**Entries supplied:**
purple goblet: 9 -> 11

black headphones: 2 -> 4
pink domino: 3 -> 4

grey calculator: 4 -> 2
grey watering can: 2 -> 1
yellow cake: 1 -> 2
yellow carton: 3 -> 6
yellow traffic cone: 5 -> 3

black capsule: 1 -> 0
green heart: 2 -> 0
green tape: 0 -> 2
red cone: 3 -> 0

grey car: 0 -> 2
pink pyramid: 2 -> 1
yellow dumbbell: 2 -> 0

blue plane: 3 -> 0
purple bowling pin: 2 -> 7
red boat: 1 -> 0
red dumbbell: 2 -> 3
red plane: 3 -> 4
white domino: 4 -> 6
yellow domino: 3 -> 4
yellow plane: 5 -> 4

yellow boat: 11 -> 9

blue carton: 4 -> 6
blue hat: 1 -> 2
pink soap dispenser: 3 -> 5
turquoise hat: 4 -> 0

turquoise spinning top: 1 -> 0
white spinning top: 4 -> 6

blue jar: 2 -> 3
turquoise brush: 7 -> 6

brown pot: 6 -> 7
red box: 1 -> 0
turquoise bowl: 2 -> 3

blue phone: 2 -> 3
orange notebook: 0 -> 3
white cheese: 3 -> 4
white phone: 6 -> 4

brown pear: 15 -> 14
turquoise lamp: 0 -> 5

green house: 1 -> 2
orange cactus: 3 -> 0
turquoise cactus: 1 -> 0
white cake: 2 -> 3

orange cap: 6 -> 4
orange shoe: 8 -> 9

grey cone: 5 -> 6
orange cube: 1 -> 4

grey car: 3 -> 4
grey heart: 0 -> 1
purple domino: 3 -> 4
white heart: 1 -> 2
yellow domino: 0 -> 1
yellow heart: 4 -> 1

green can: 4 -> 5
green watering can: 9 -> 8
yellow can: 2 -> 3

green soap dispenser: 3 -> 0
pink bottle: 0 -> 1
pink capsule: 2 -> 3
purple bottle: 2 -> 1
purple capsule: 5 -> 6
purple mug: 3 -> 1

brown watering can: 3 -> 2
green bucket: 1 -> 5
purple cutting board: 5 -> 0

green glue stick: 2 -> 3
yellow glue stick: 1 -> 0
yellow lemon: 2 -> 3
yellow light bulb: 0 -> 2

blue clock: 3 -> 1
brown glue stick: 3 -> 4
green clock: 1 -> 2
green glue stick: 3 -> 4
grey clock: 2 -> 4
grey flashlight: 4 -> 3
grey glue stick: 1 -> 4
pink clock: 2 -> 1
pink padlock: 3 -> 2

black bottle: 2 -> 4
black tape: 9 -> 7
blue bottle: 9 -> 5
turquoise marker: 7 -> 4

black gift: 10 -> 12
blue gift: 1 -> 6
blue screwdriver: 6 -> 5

**Description of the task:**
In the listing above, please copy exactly the lines from the first through the one that contains "red boat: 1 -> 0", and no others.

**Response box:**
purple goblet: 9 -> 11

black headphones: 2 -> 4
pink domino: 3 -> 4

grey calculator: 4 -> 2
grey watering can: 2 -> 1
yellow cake: 1 -> 2
yellow carton: 3 -> 6
yellow traffic cone: 5 -> 3

black capsule: 1 -> 0
green heart: 2 -> 0
green tape: 0 -> 2
red cone: 3 -> 0

grey car: 0 -> 2
pink pyramid: 2 -> 1
yellow dumbbell: 2 -> 0

blue plane: 3 -> 0
purple bowling pin: 2 -> 7
red boat: 1 -> 0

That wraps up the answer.